• [Task description]
Once you find the line with "RELAY3 pin IN1: MO -> SDA" in the listing below, set down exactly every line from it through the line with "SD3 pin MISO: RX -> 11", but no pictures.
(Data)
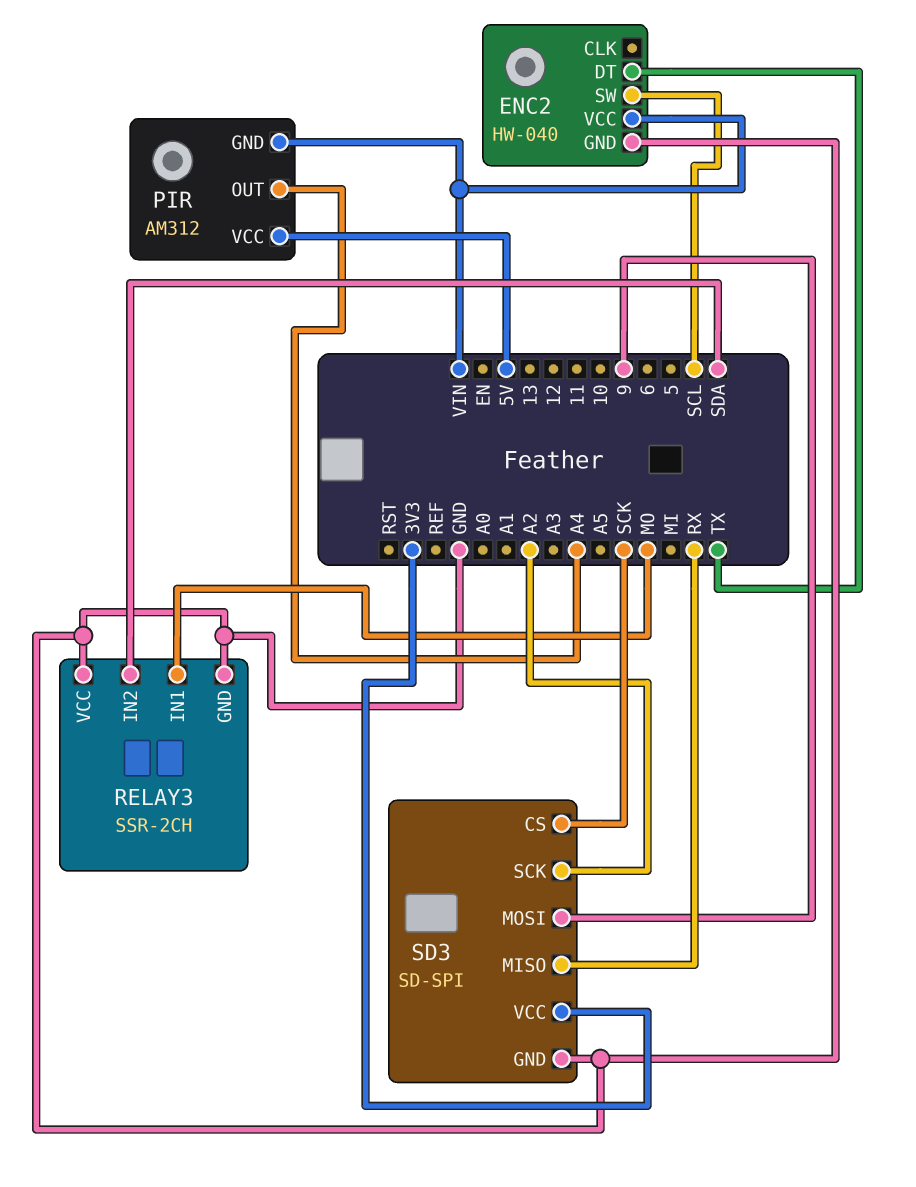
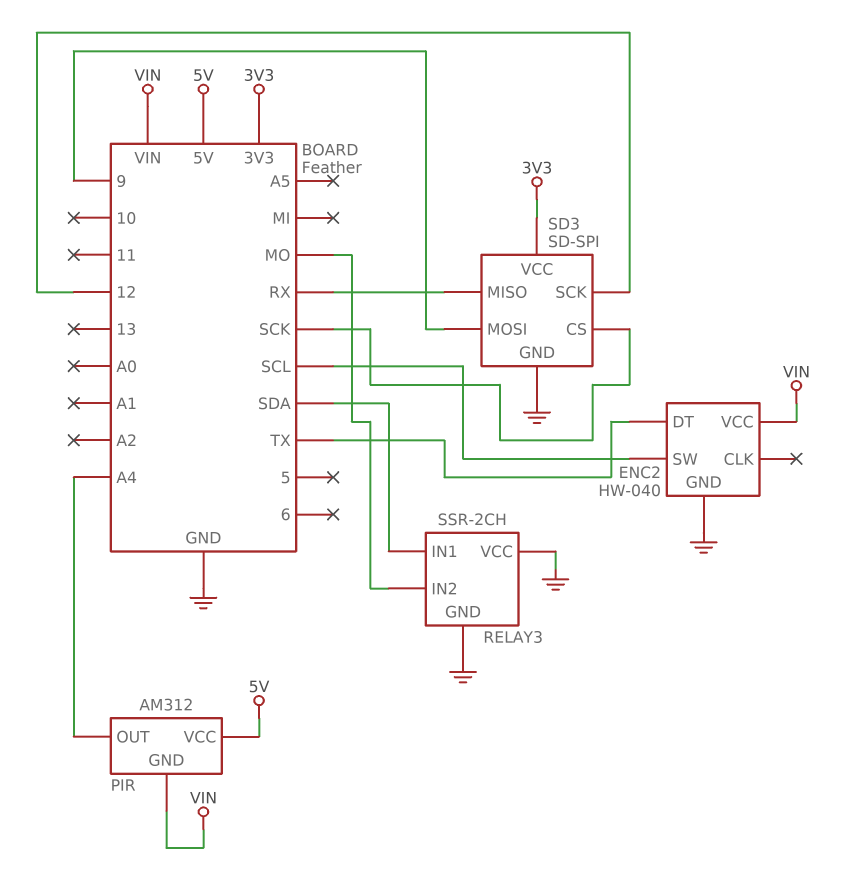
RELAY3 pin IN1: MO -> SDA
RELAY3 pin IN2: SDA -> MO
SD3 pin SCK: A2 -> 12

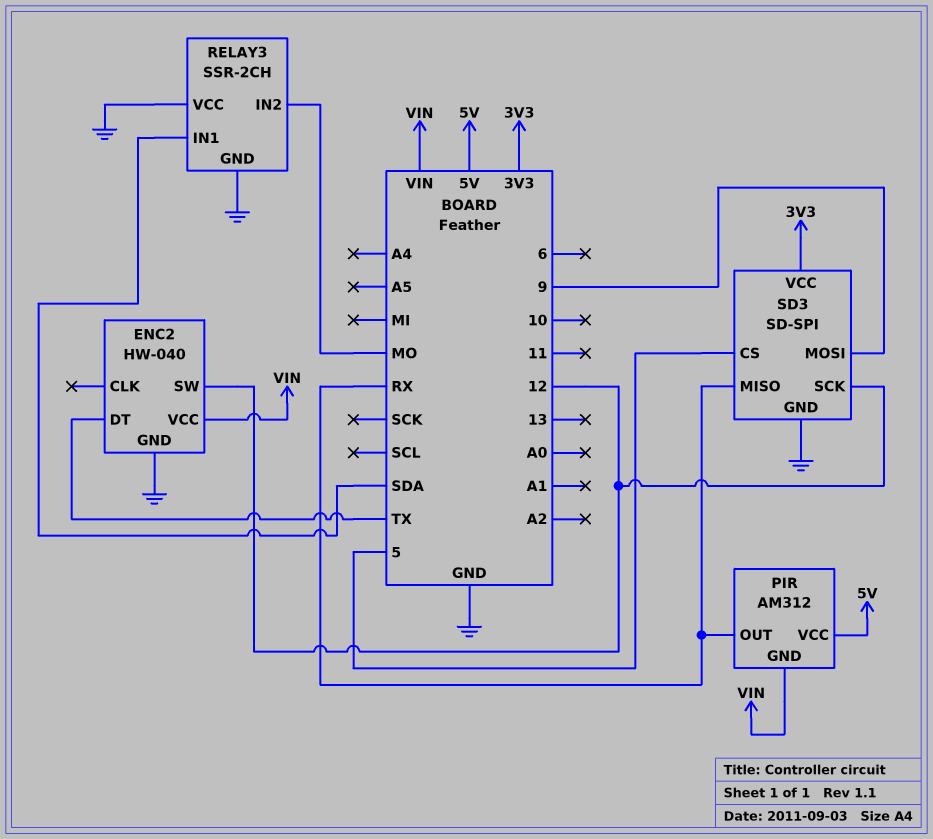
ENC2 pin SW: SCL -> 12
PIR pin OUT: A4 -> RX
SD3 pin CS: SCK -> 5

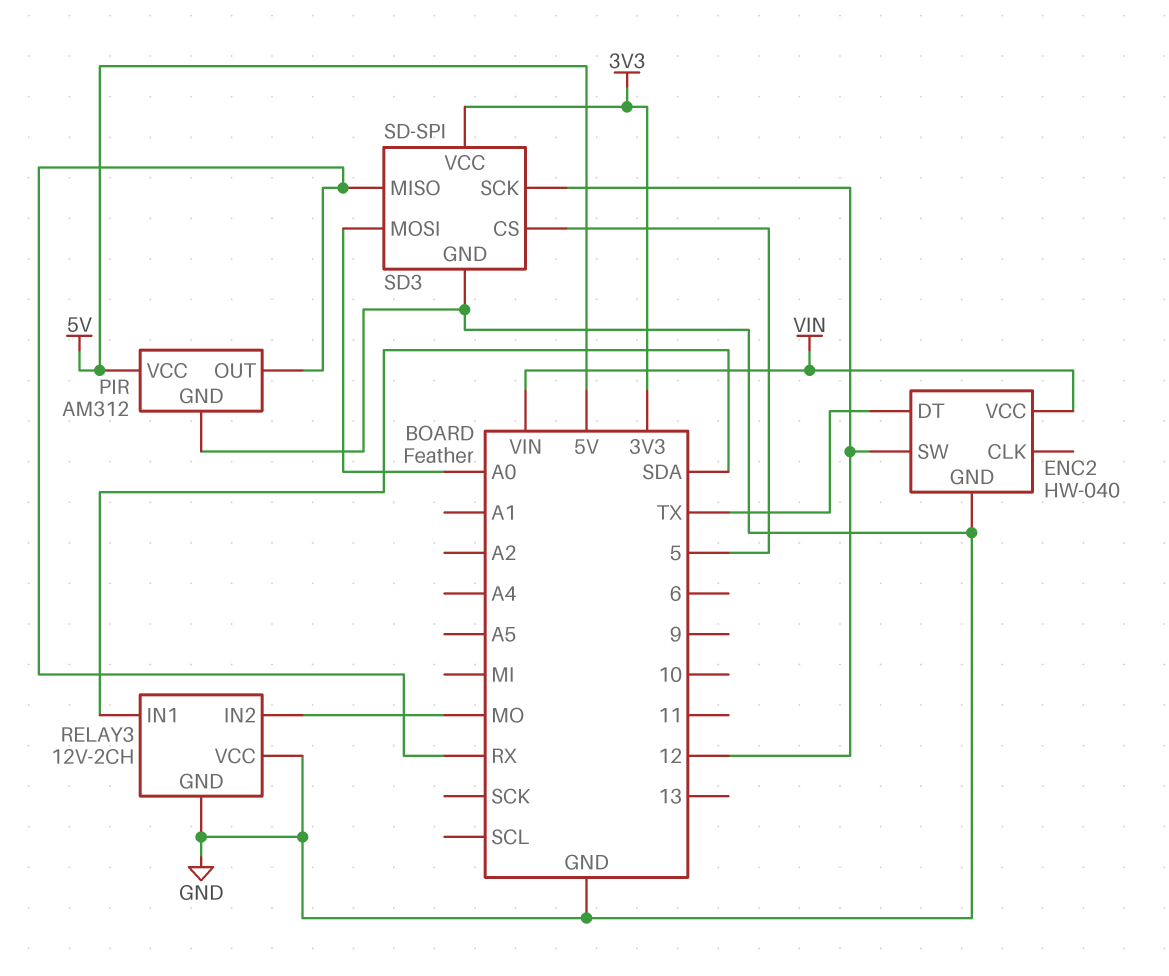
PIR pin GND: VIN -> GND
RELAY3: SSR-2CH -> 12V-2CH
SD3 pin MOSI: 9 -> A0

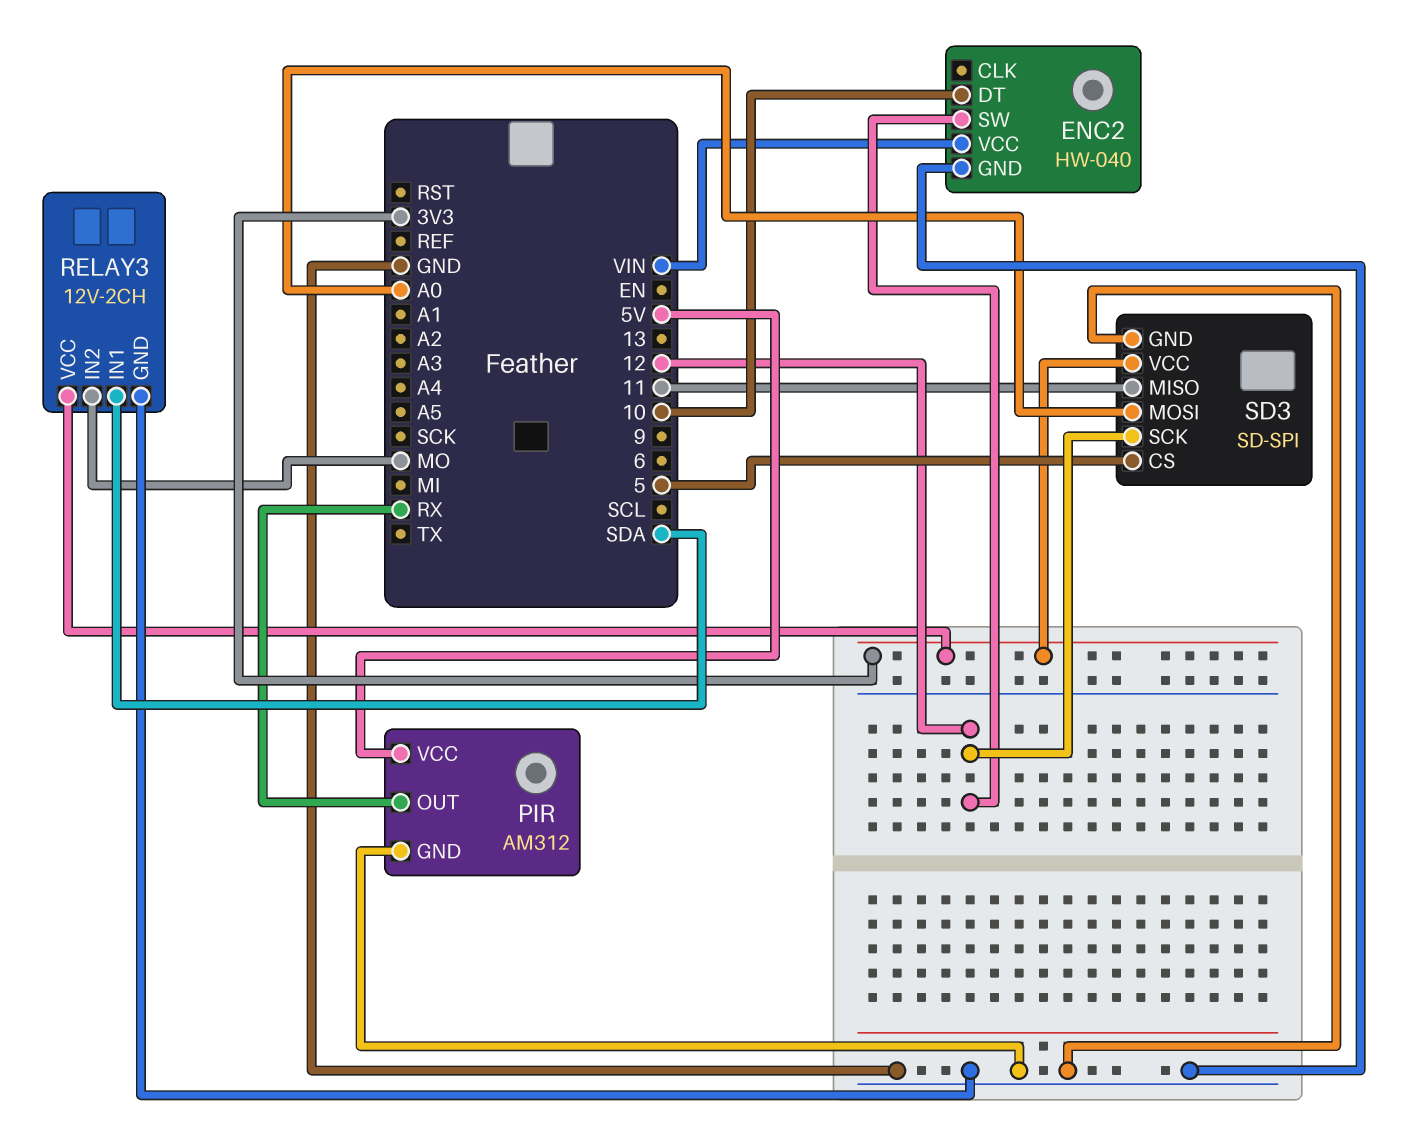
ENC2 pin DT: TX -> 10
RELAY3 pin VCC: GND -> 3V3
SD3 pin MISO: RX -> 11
(End Data)
(Data)
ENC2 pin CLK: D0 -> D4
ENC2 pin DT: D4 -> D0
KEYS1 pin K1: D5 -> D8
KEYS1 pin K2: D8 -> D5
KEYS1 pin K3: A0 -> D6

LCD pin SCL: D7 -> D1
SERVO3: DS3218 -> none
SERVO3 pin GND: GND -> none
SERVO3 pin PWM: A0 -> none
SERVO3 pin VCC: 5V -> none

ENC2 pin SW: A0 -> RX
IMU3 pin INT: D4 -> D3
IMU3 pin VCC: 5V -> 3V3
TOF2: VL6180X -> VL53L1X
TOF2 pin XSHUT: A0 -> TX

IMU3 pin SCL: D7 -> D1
(End Data)
• [Result below]
RELAY3 pin IN1: MO -> SDA
RELAY3 pin IN2: SDA -> MO
SD3 pin SCK: A2 -> 12

ENC2 pin SW: SCL -> 12
PIR pin OUT: A4 -> RX
SD3 pin CS: SCK -> 5

PIR pin GND: VIN -> GND
RELAY3: SSR-2CH -> 12V-2CH
SD3 pin MOSI: 9 -> A0

ENC2 pin DT: TX -> 10
RELAY3 pin VCC: GND -> 3V3
SD3 pin MISO: RX -> 11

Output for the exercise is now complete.